--- Extracted information Enclosed Below ---

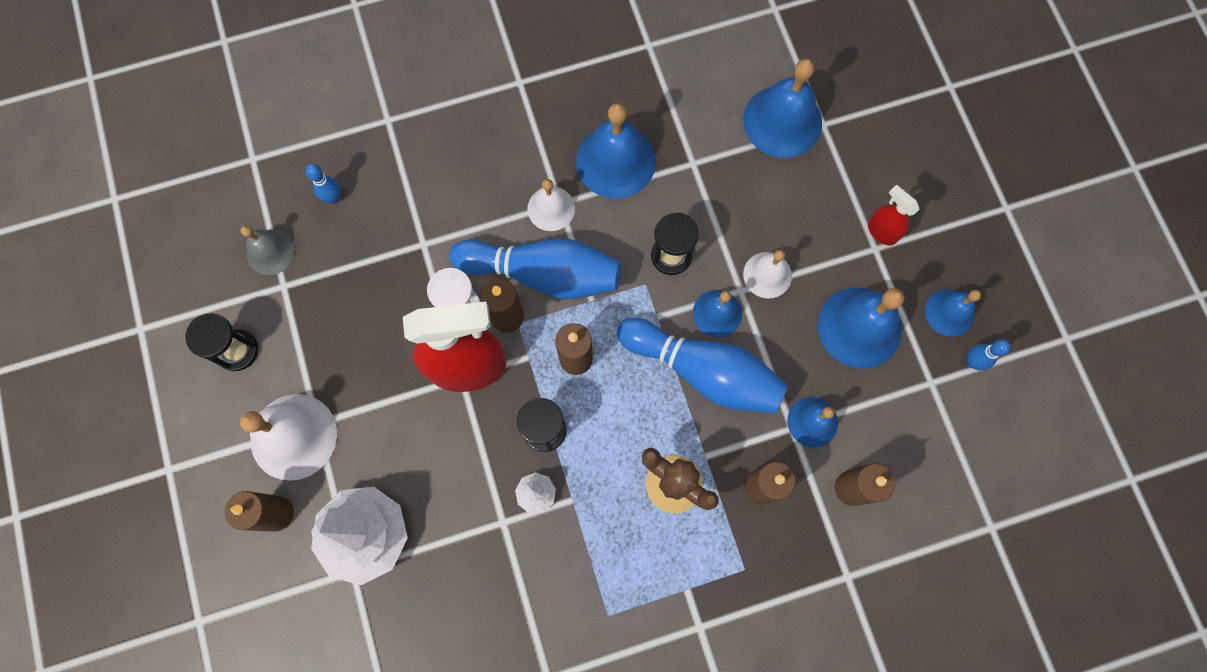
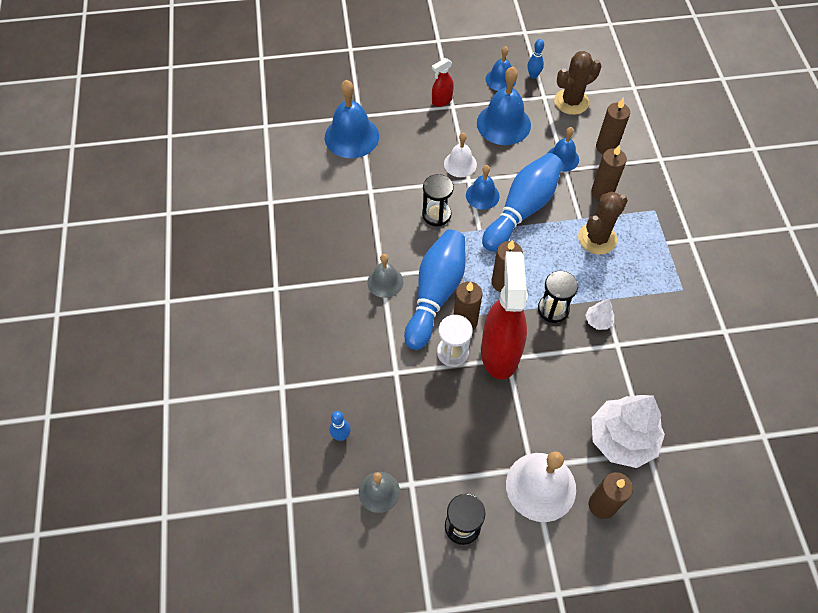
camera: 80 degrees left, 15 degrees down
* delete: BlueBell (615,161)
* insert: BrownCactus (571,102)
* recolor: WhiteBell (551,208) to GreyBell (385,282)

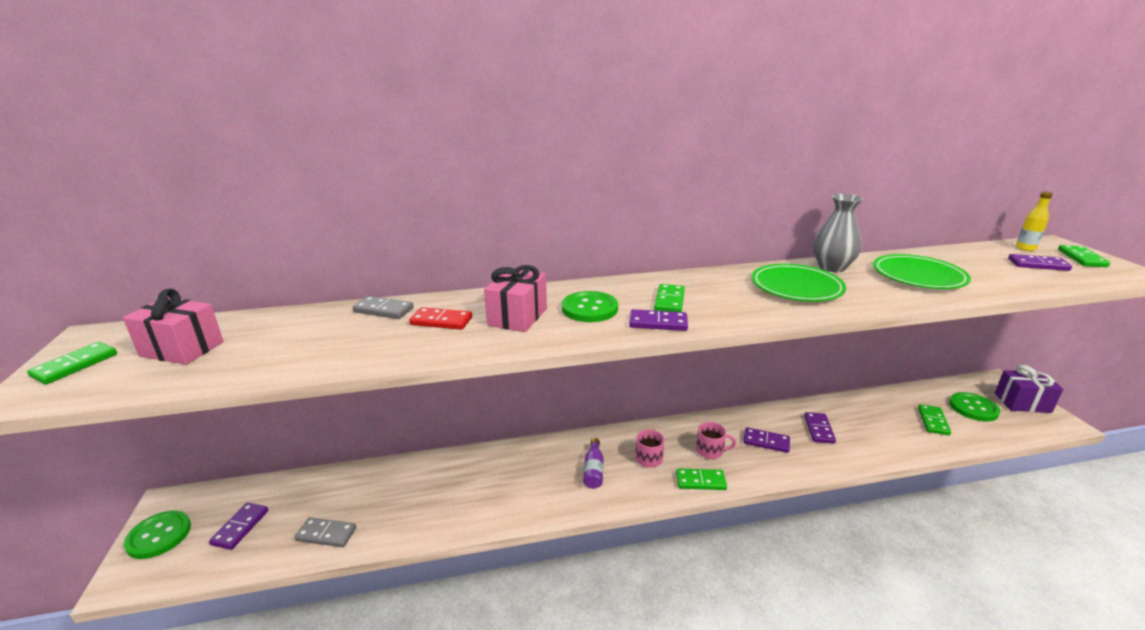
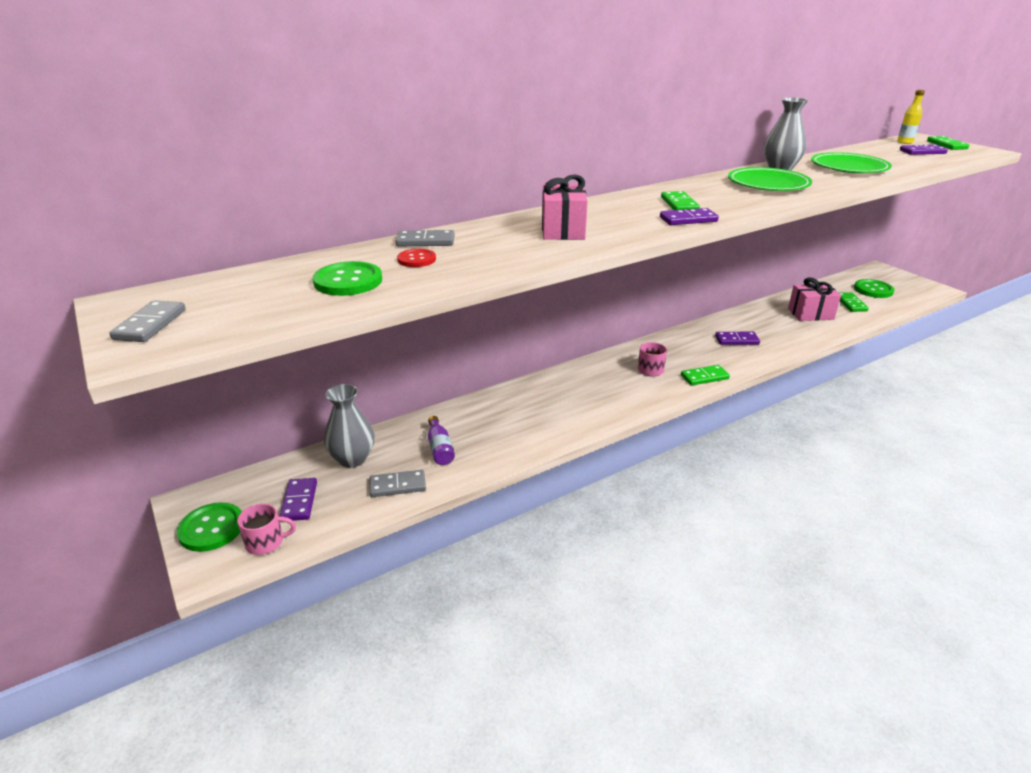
camera: 20 degrees left, 5 degrees up
* delete: RedDomino (441,321)
* delete: PurpleDomino (818,429)
* delete: PurpleGift (1022,403)
* insert: GreyVase (352,459)
* insert: RedButton (416,259)
* move: PinkGift (182,349) to (810,314)
* move: GreenButton (589,308) to (348,281)
* move: PurpleBottle (593,470) to (440,448)
* move: PinkMug (710,451) to (266,542)
* recolor: GreenDomino (75,365) to GreyDomino (150,324)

--- End of Enclosed Extracted information ---

◆ Task directions ◆
Could you return the whole listing exactly, with every picture removed?

◆ Answer to the exercise ◆
camera: 80 degrees left, 15 degrees down
* delete: BlueBell (615,161)
* insert: BrownCactus (571,102)
* recolor: WhiteBell (551,208) to GreyBell (385,282)

camera: 20 degrees left, 5 degrees up
* delete: RedDomino (441,321)
* delete: PurpleDomino (818,429)
* delete: PurpleGift (1022,403)
* insert: GreyVase (352,459)
* insert: RedButton (416,259)
* move: PinkGift (182,349) to (810,314)
* move: GreenButton (589,308) to (348,281)
* move: PurpleBottle (593,470) to (440,448)
* move: PinkMug (710,451) to (266,542)
* recolor: GreenDomino (75,365) to GreyDomino (150,324)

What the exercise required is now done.